** Opening Data for this exercise block **

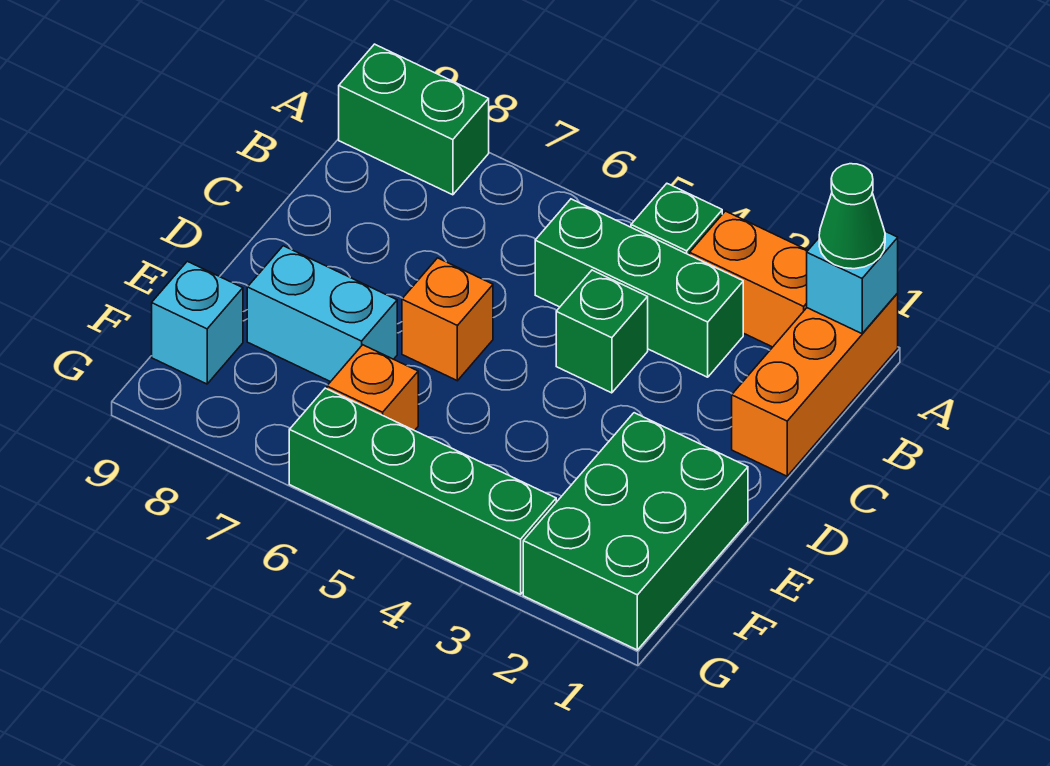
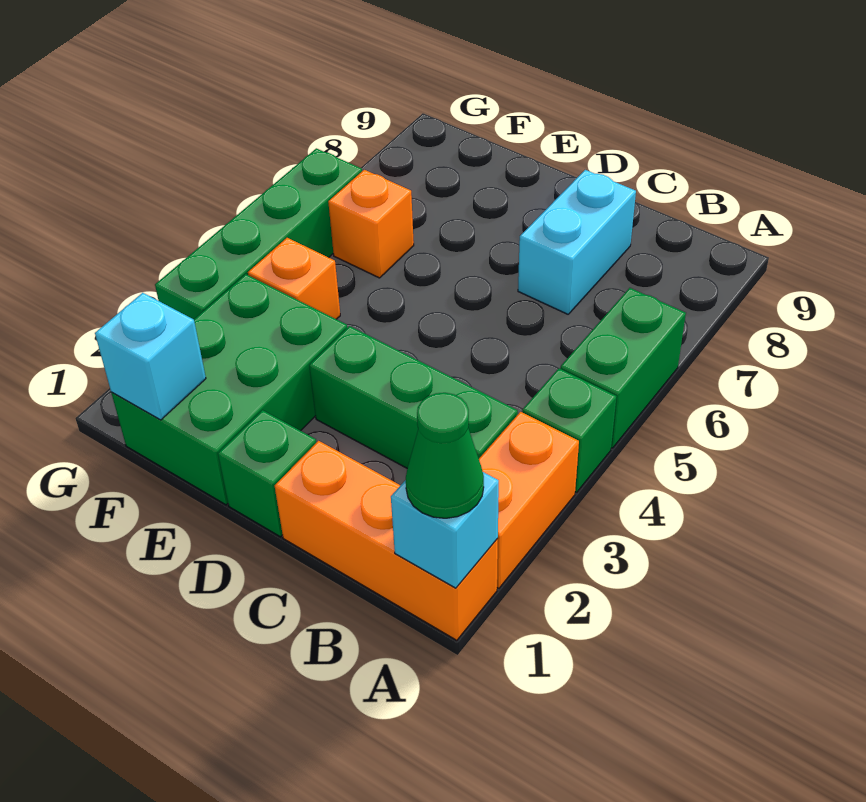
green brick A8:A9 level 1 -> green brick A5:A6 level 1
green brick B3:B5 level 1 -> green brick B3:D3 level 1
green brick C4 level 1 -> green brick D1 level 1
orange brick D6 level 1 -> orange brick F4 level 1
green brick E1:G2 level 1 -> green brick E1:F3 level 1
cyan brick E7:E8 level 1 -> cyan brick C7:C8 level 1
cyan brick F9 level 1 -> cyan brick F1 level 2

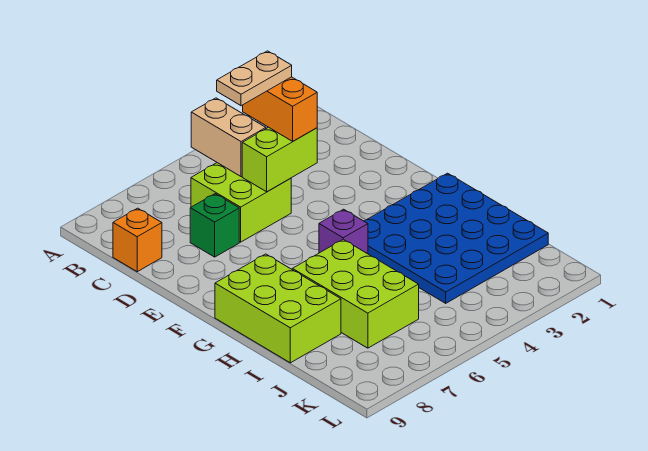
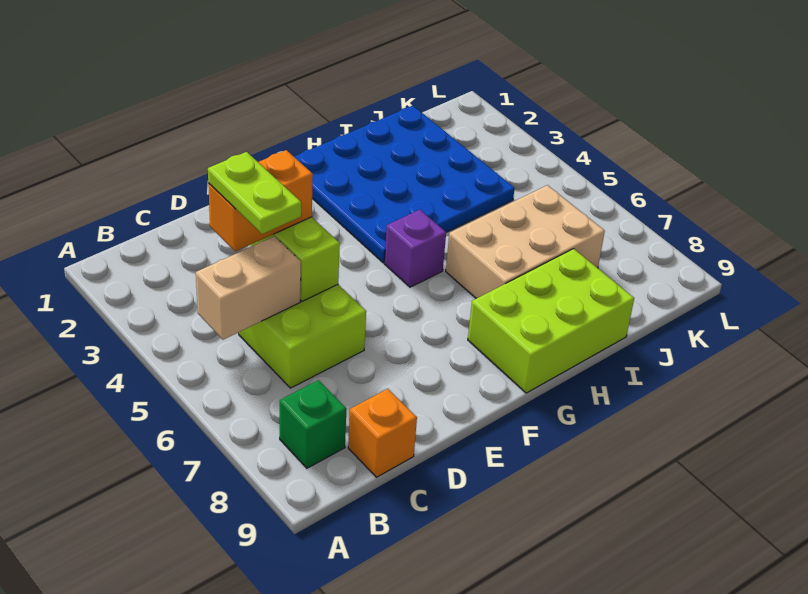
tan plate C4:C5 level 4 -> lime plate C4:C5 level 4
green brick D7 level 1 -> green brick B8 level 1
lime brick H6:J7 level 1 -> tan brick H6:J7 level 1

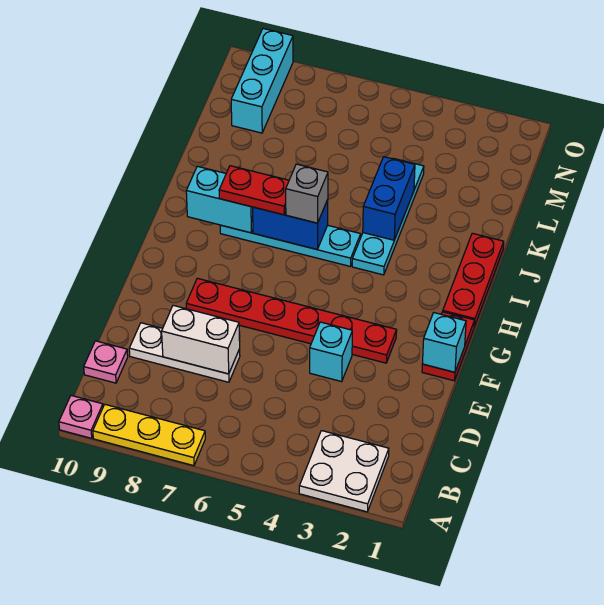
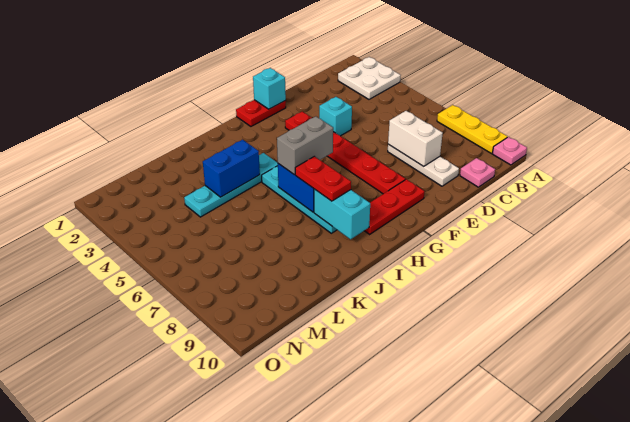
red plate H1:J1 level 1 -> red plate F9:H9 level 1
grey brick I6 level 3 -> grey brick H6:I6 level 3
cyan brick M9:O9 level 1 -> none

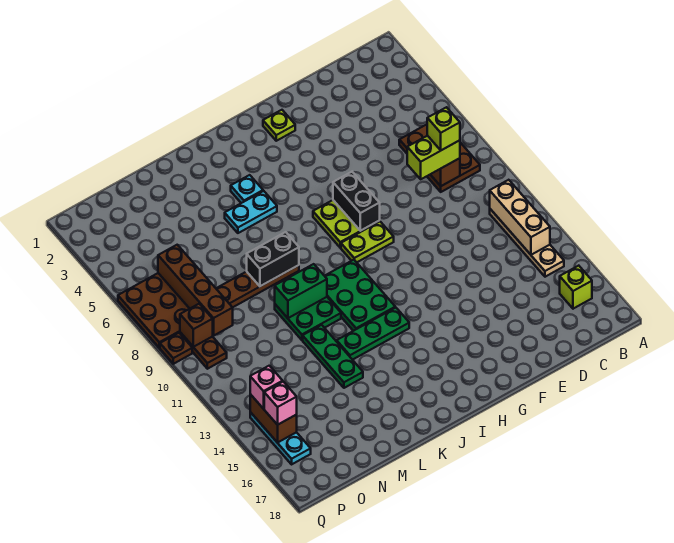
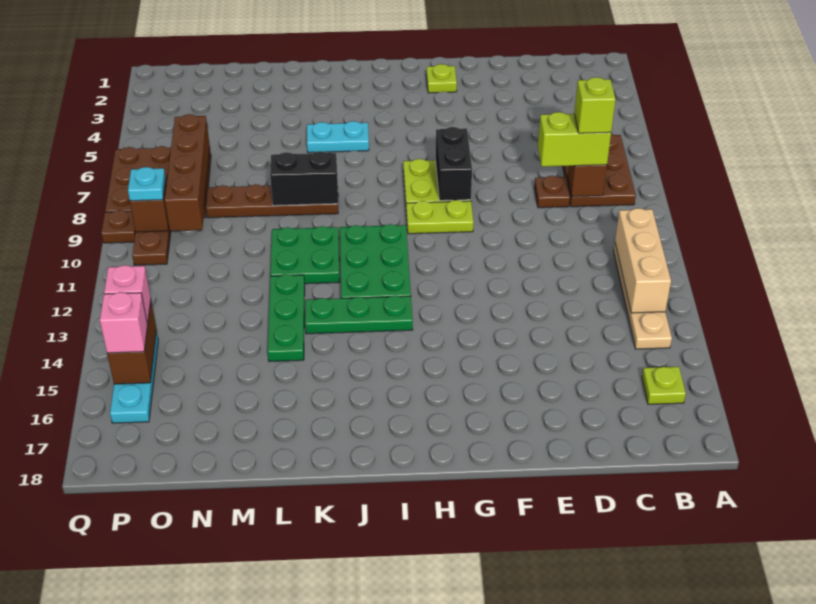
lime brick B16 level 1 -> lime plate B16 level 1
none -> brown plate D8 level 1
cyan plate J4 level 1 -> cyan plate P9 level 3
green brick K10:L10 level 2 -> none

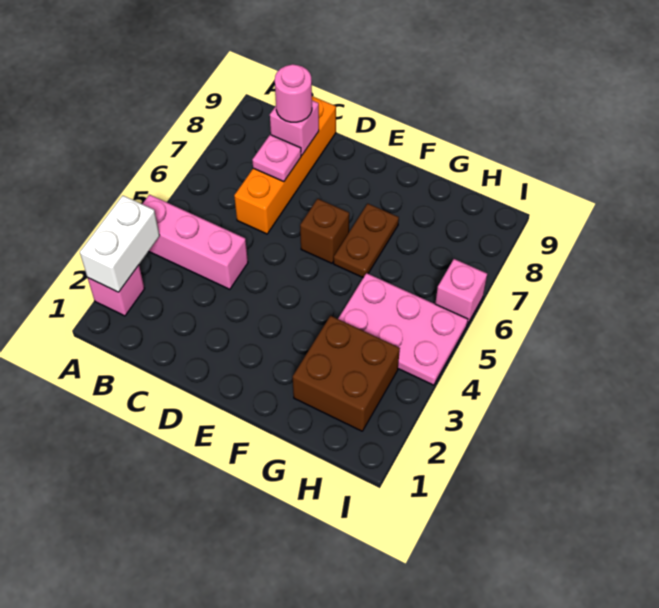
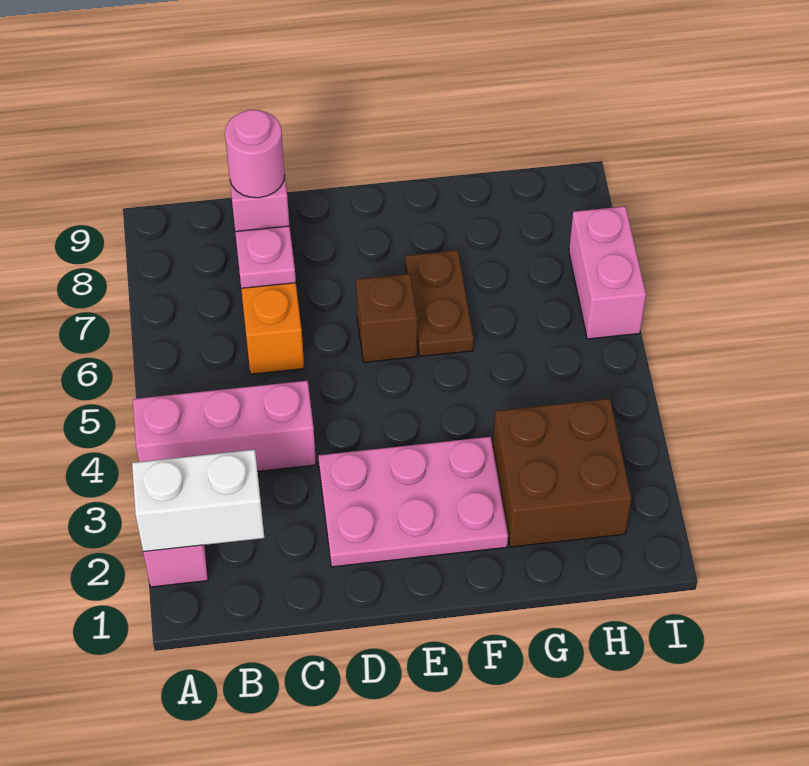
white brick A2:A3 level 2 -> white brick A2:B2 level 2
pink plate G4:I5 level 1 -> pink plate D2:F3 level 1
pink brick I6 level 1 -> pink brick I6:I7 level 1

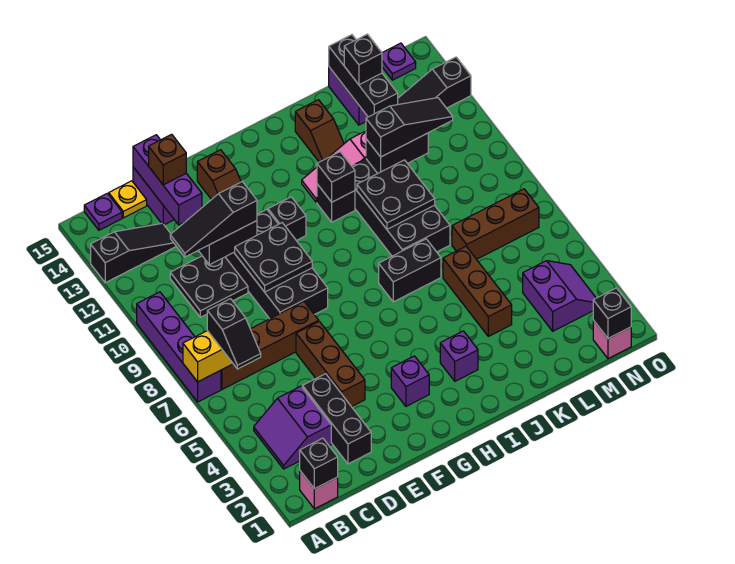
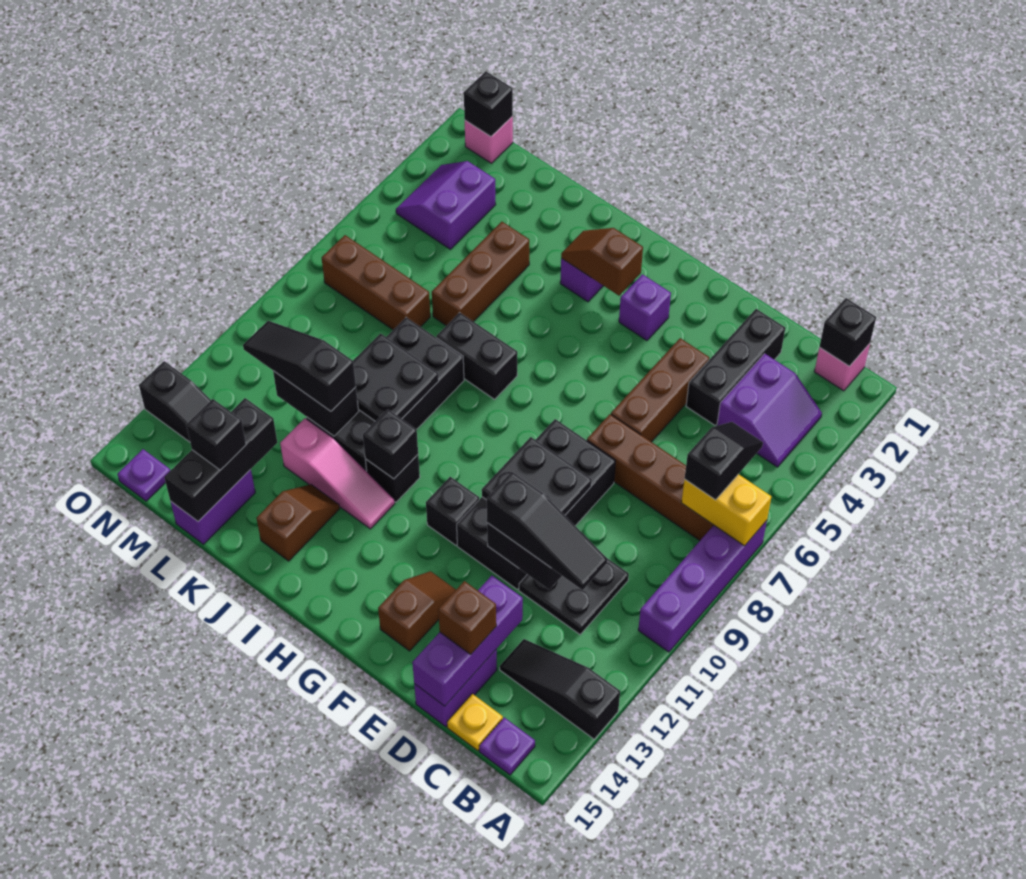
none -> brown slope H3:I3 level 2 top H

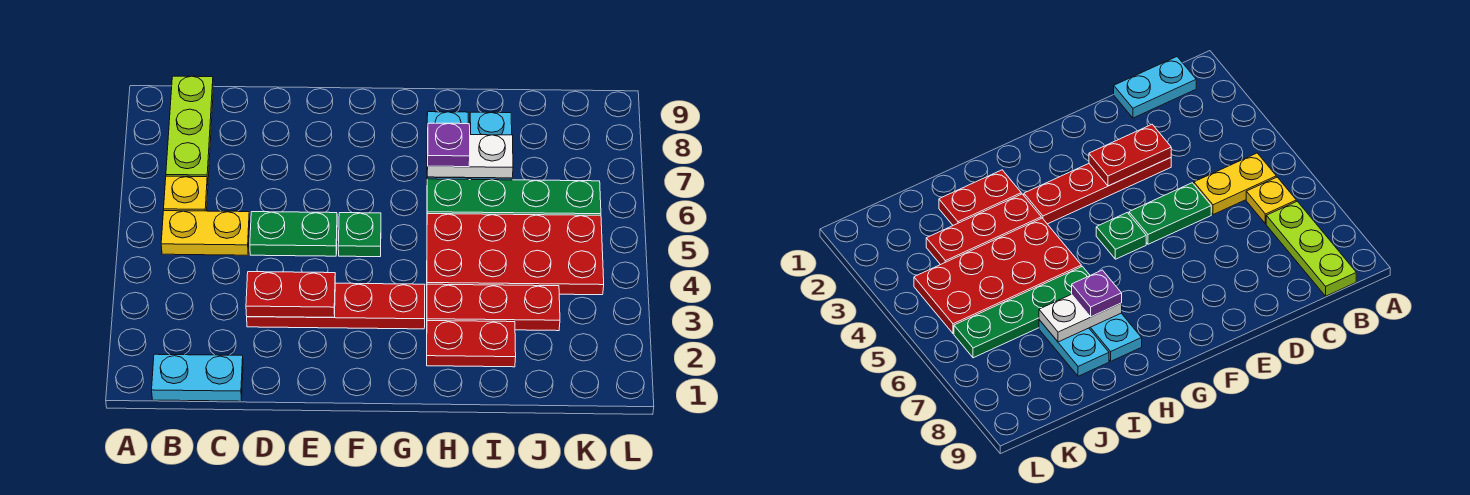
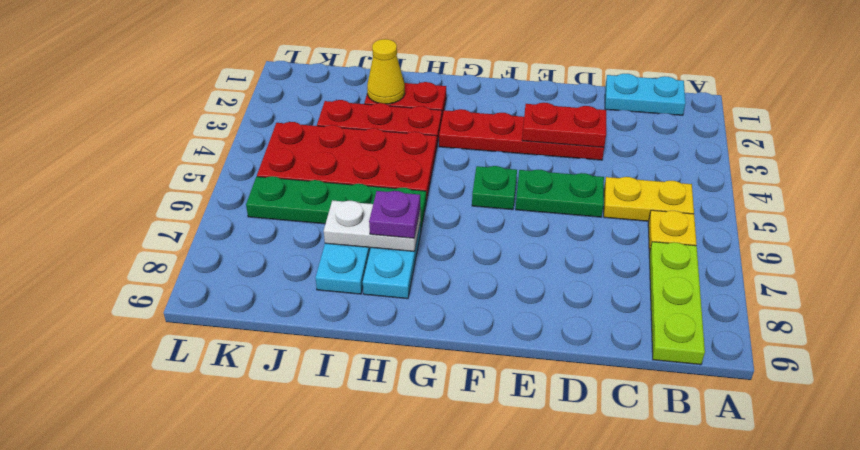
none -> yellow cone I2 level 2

** Closing Data for this exercise block **

> [Task requirements]:
Find how many lines of the listing include the word "lime", and state that number by itself.

> [Response box]:
3